[WHAT IS BEING ASKED]
The answer must consist only of the lines in the records below from the line with "blue dice: 4 -> 5" to the line with "black egg: 12 -> 11", both included, copied word for word with every picture left out.

[DATA RECORDS]
━━━━━━━━━━━━━━━━━━━━

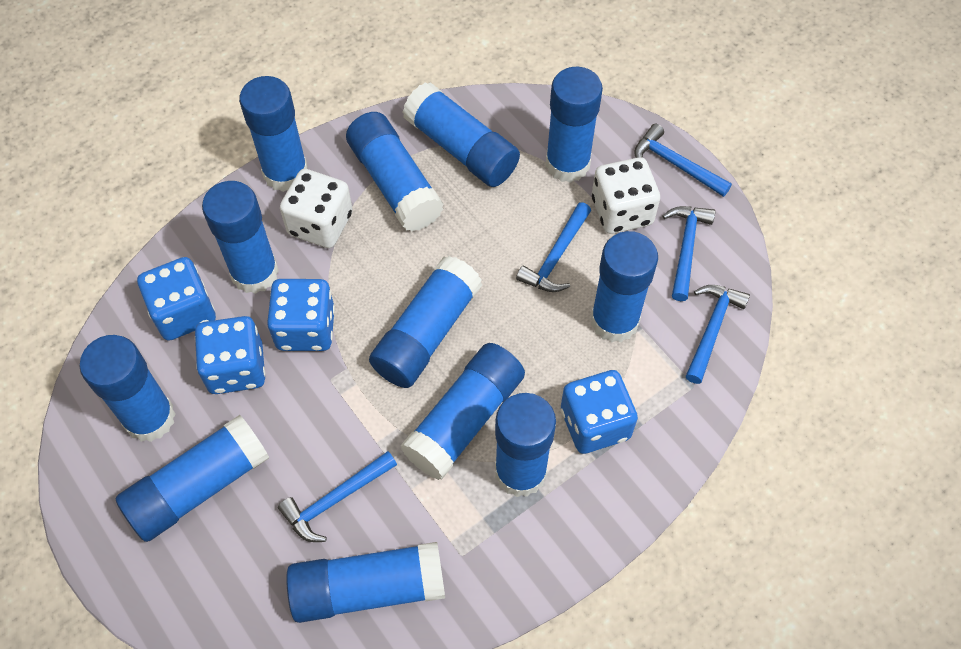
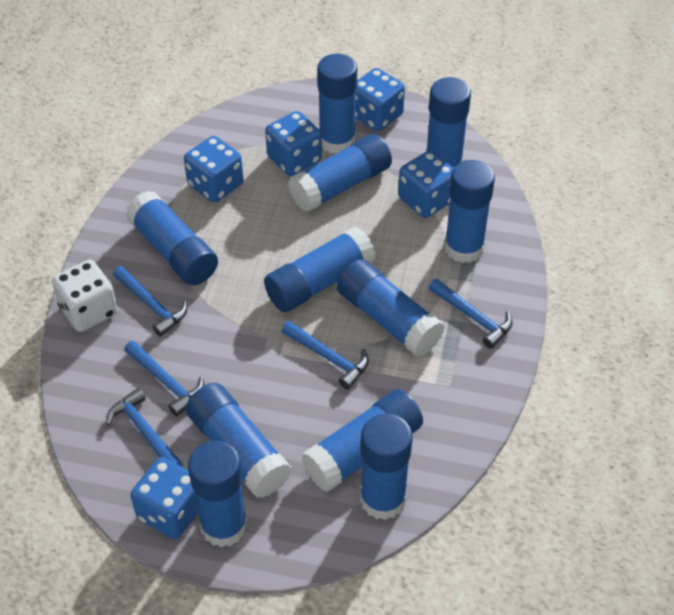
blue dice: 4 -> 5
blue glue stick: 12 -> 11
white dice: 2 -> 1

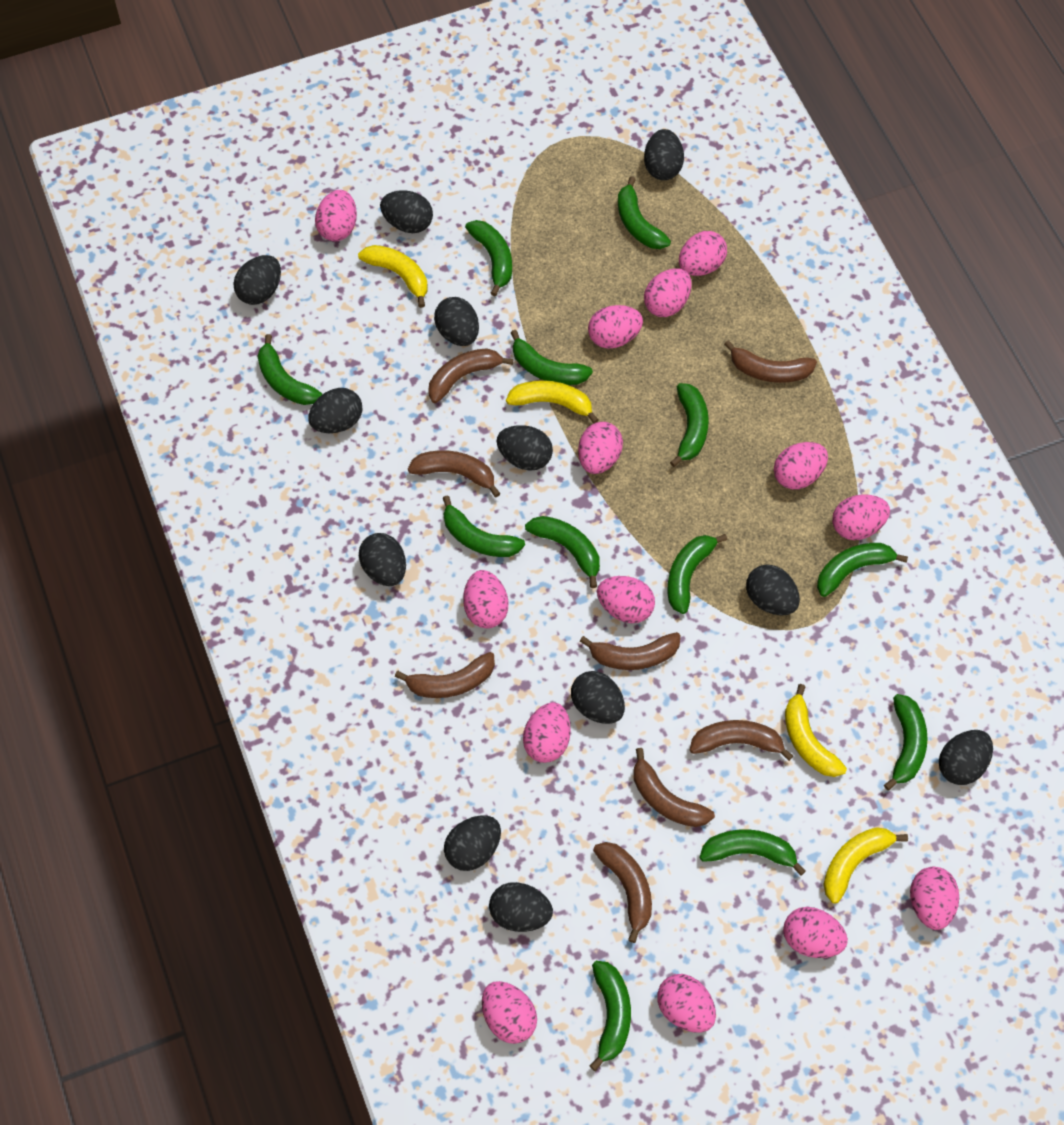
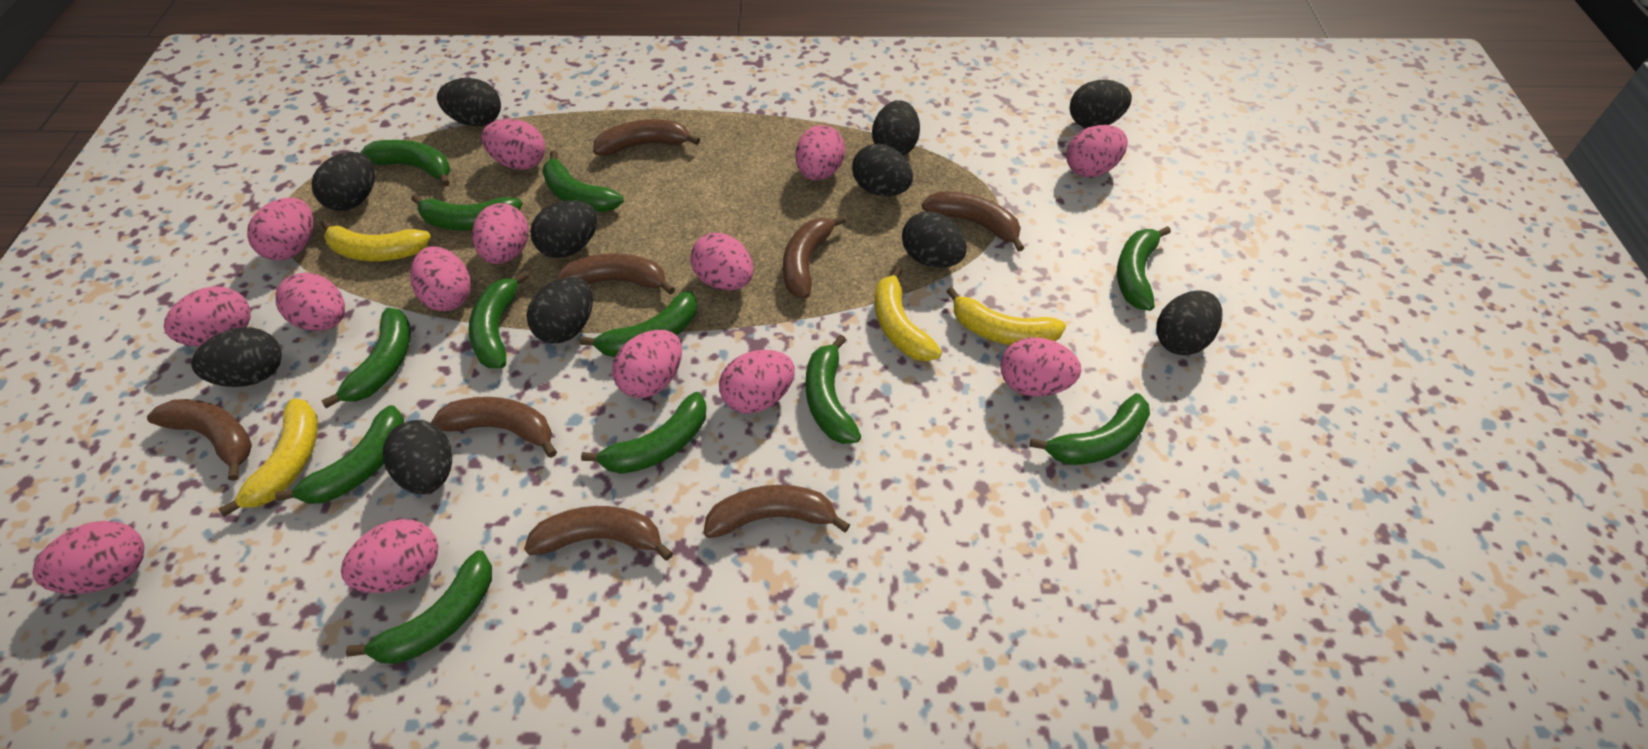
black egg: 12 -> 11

━━━━━━━━━━━━━━━━━━━━

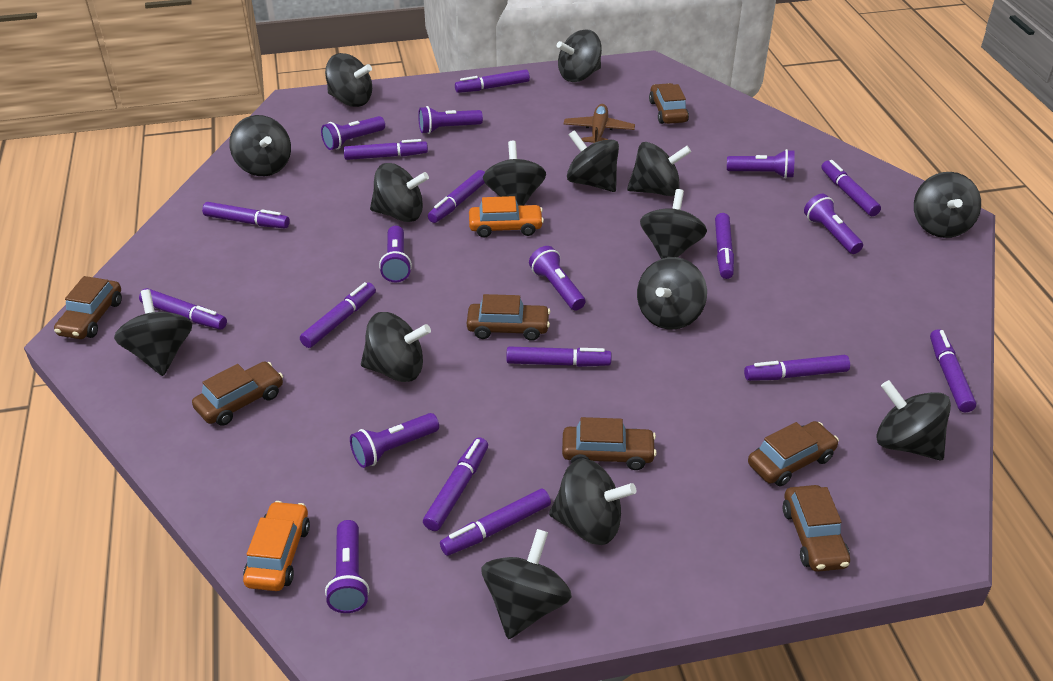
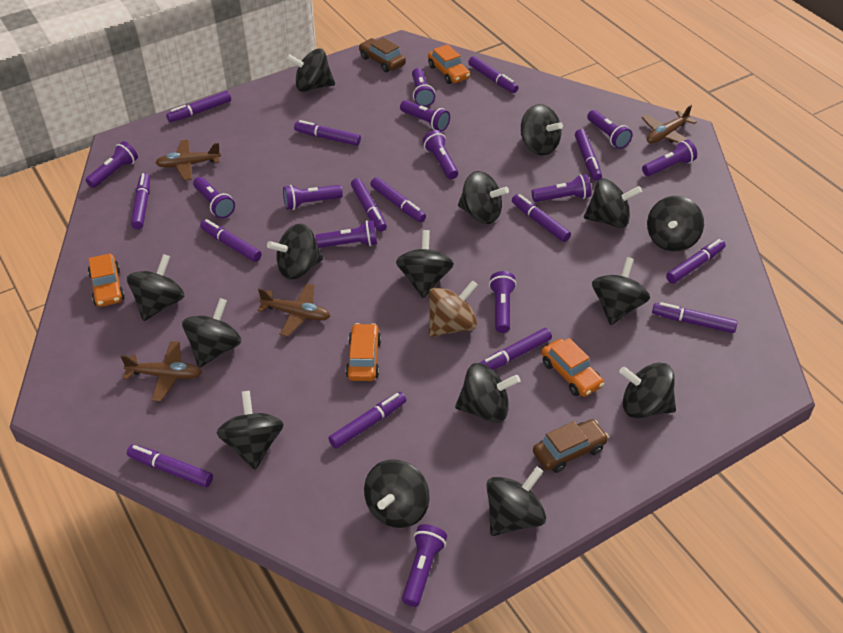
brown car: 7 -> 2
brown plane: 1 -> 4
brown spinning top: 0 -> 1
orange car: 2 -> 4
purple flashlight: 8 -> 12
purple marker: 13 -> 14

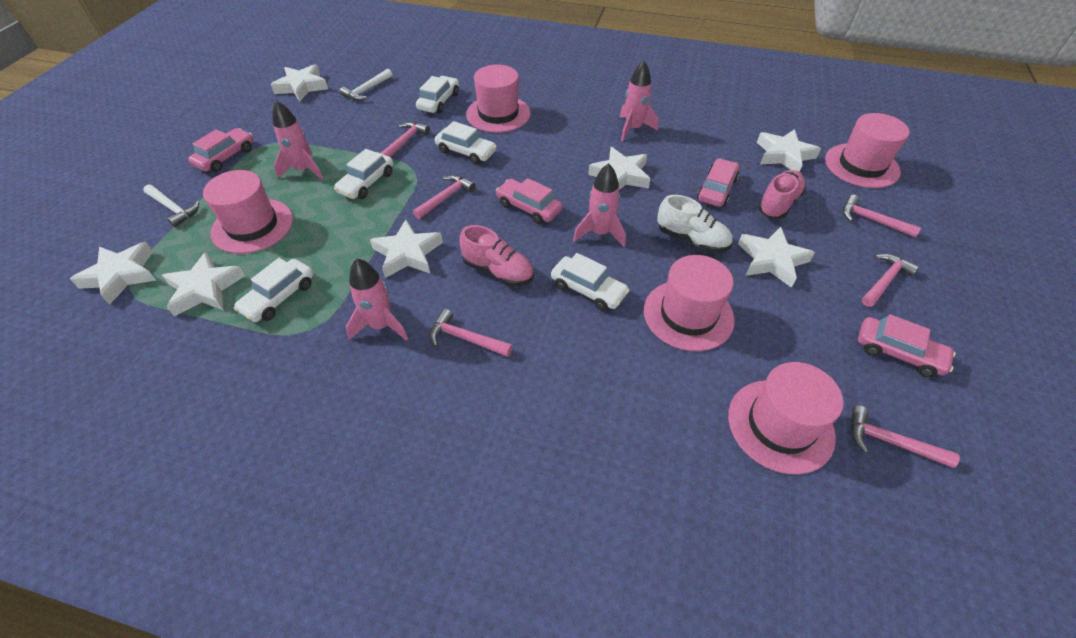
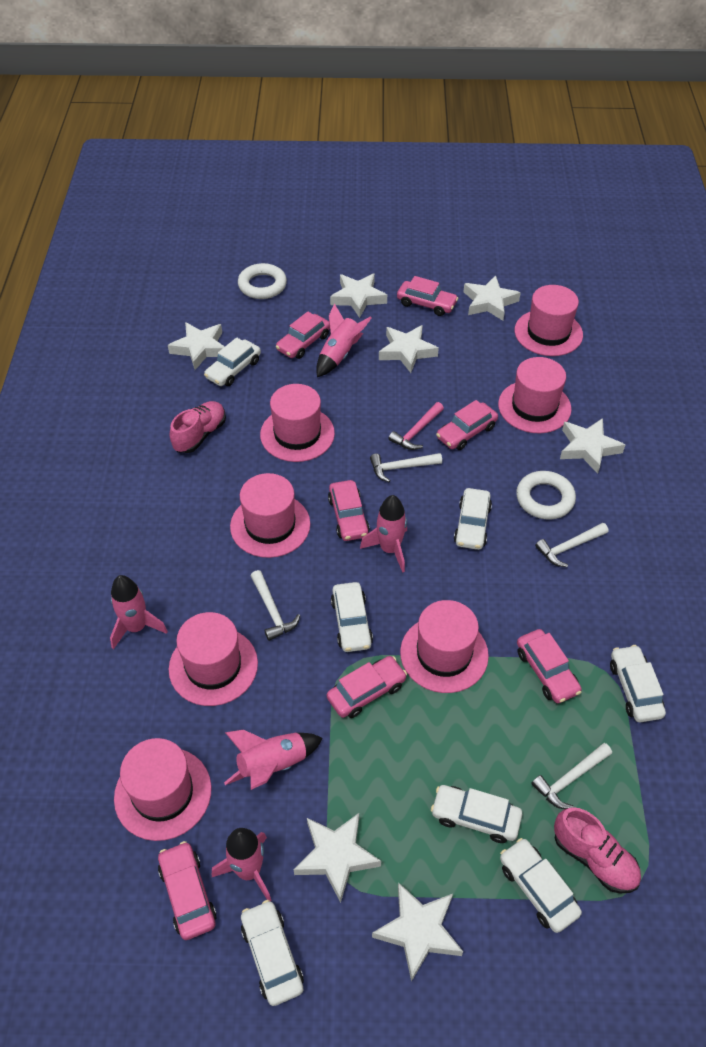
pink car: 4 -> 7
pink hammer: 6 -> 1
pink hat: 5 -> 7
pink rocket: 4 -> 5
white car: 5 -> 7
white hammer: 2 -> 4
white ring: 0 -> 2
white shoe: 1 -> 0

━━━━━━━━━━━━━━━━━━━━

[SOLUTION FOR THIS TASK]
blue dice: 4 -> 5
blue glue stick: 12 -> 11
white dice: 2 -> 1

black egg: 12 -> 11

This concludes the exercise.